Transcribe the records below exactly, from their first line through the line containing "(473, 312) = (354, 334): blue star -> none". Omit every line after it.

*** Opening PROVIDED RECORDS ***

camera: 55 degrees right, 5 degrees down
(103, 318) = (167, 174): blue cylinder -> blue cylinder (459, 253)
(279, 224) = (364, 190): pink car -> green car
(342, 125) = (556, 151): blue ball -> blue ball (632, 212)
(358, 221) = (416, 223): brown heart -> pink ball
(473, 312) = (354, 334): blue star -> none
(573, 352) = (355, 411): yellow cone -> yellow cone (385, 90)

*** Closing PROVIDED RECORDS ***

§ **TASK OUTPUT**
camera: 55 degrees right, 5 degrees down
(103, 318) = (167, 174): blue cylinder -> blue cylinder (459, 253)
(279, 224) = (364, 190): pink car -> green car
(342, 125) = (556, 151): blue ball -> blue ball (632, 212)
(358, 221) = (416, 223): brown heart -> pink ball
(473, 312) = (354, 334): blue star -> none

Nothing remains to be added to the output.